*Directions:* In the listing below, pick out lines with "VEXT".
------------------------------------------------
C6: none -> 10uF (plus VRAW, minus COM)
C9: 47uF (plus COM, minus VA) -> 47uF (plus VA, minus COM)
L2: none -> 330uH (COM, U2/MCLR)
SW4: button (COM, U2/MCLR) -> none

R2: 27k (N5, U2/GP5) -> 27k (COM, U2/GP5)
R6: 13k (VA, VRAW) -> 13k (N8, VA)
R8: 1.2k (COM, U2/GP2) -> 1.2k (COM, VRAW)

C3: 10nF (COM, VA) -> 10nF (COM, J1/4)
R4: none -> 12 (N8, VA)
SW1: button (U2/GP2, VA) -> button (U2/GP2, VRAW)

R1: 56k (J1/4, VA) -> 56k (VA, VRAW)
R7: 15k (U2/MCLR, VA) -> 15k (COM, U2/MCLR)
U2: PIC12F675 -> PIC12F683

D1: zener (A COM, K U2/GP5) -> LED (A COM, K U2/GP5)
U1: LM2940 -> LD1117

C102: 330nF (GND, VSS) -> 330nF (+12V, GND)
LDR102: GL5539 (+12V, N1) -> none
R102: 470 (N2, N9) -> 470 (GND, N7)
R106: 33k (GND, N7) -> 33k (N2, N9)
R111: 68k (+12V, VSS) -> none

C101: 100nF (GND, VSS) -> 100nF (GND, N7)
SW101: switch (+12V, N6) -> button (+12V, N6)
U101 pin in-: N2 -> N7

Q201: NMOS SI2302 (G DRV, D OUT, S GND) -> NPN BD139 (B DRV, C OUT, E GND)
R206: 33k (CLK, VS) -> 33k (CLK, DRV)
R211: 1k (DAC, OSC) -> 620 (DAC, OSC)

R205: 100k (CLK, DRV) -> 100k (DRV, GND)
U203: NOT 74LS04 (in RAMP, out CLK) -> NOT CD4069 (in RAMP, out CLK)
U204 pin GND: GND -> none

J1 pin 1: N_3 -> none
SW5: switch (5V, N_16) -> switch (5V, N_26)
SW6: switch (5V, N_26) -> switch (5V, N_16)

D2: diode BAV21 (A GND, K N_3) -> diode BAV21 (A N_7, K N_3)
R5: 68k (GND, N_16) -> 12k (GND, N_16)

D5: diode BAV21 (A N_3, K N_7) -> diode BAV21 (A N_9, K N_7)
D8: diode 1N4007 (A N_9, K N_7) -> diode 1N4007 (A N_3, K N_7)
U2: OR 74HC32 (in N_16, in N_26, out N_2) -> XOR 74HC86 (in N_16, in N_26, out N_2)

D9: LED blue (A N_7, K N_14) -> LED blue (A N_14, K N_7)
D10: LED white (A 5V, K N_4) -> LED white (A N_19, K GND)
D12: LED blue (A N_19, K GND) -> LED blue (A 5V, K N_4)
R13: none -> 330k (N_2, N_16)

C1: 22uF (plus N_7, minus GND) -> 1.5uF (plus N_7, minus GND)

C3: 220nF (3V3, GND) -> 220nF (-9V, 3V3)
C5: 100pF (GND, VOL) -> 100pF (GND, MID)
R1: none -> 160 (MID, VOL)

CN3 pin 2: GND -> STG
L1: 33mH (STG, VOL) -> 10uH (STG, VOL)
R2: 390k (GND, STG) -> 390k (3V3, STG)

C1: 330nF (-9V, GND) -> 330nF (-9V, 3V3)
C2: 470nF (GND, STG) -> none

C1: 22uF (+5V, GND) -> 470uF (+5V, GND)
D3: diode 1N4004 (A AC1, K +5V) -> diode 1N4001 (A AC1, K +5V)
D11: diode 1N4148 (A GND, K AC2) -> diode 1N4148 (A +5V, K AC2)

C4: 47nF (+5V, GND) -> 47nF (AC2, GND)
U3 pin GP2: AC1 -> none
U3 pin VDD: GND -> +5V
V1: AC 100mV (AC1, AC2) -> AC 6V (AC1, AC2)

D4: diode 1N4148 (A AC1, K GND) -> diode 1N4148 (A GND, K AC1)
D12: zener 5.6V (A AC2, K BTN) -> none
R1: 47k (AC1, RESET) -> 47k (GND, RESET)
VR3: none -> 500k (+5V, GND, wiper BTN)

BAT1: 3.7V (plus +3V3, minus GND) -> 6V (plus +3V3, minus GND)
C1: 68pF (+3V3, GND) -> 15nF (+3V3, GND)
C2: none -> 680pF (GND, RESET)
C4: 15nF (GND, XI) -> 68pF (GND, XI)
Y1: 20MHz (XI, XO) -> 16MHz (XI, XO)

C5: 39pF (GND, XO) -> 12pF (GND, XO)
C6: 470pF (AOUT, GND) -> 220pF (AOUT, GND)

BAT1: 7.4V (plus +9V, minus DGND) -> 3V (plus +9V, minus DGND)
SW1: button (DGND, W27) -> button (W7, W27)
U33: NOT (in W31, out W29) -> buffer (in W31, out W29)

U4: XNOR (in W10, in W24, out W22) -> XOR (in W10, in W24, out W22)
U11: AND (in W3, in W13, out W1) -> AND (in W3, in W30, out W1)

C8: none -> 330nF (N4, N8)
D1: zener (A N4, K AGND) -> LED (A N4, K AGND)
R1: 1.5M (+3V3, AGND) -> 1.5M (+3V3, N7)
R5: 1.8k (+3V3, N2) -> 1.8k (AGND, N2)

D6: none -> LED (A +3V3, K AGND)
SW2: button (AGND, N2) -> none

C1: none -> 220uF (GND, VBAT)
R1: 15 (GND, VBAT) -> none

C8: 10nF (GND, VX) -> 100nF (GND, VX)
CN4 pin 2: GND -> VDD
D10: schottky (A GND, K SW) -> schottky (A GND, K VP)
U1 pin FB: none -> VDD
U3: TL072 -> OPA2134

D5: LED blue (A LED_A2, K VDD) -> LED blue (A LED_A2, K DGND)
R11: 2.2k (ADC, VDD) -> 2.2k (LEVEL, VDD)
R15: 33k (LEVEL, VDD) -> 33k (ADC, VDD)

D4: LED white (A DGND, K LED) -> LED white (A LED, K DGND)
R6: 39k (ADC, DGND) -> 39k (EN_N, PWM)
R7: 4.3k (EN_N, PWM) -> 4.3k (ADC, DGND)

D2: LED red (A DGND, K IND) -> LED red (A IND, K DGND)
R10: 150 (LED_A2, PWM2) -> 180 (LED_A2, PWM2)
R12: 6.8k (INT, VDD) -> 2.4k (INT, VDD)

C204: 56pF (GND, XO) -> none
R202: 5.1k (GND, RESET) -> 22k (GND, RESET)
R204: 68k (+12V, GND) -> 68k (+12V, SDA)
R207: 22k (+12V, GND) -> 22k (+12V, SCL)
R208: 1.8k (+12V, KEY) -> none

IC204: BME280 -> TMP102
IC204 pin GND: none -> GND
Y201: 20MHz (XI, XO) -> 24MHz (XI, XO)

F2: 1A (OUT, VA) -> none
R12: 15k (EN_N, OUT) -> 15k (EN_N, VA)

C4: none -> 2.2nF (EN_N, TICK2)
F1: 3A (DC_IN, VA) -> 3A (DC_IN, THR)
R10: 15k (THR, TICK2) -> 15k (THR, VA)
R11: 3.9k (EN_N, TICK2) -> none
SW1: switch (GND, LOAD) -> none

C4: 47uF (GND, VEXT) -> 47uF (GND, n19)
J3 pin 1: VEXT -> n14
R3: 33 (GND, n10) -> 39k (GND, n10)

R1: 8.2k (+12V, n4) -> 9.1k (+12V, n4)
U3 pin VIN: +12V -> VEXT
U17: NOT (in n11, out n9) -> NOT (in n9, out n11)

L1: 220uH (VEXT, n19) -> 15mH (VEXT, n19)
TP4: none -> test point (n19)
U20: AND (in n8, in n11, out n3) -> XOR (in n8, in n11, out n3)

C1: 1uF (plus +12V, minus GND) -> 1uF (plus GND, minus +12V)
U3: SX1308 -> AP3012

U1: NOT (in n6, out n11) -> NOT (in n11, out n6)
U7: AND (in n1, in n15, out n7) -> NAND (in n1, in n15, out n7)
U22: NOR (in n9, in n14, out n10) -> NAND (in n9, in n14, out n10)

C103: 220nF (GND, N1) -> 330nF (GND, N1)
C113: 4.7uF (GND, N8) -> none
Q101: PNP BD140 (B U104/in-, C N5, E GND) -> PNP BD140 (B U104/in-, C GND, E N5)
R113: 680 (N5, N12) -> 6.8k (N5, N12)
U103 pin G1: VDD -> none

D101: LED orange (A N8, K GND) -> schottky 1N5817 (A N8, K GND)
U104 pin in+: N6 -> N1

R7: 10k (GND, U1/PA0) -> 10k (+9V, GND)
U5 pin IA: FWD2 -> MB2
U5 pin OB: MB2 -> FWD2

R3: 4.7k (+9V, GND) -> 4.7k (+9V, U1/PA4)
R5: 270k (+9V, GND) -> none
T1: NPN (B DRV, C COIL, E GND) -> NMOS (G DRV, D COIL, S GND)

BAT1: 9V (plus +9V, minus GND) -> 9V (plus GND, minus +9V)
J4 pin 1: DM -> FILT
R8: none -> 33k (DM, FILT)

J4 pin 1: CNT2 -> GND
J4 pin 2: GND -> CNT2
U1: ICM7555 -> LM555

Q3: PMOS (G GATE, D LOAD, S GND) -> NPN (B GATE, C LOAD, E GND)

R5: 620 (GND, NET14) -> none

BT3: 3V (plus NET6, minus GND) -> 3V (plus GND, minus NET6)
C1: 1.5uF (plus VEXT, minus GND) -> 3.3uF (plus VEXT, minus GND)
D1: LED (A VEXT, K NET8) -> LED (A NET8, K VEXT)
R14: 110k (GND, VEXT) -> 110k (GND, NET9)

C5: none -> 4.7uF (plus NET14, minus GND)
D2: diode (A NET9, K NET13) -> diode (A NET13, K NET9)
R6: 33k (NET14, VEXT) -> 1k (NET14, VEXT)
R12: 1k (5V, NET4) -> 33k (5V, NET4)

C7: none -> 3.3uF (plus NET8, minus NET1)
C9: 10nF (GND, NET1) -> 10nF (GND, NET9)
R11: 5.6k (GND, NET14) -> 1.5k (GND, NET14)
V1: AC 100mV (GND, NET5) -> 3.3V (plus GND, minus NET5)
------------------------------------------------
*Answer:*
C4: 47uF (GND, VEXT) -> 47uF (GND, n19)
J3 pin 1: VEXT -> n14
U3 pin VIN: +12V -> VEXT
L1: 220uH (VEXT, n19) -> 15mH (VEXT, n19)
C1: 1.5uF (plus VEXT, minus GND) -> 3.3uF (plus VEXT, minus GND)
D1: LED (A VEXT, K NET8) -> LED (A NET8, K VEXT)
R14: 110k (GND, VEXT) -> 110k (GND, NET9)
R6: 33k (NET14, VEXT) -> 1k (NET14, VEXT)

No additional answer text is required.